Line count for the string "none": give the number of lines in the data below that contain it, and nothing more.

● **Entries provided**
○ ○ ○ ○ ○

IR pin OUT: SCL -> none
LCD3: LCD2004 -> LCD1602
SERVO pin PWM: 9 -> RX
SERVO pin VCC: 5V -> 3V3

○ ○ ○ ○ ○

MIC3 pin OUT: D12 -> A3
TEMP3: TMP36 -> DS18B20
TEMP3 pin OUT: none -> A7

○ ○ ○ ○ ○

● **Solution to this problem**
2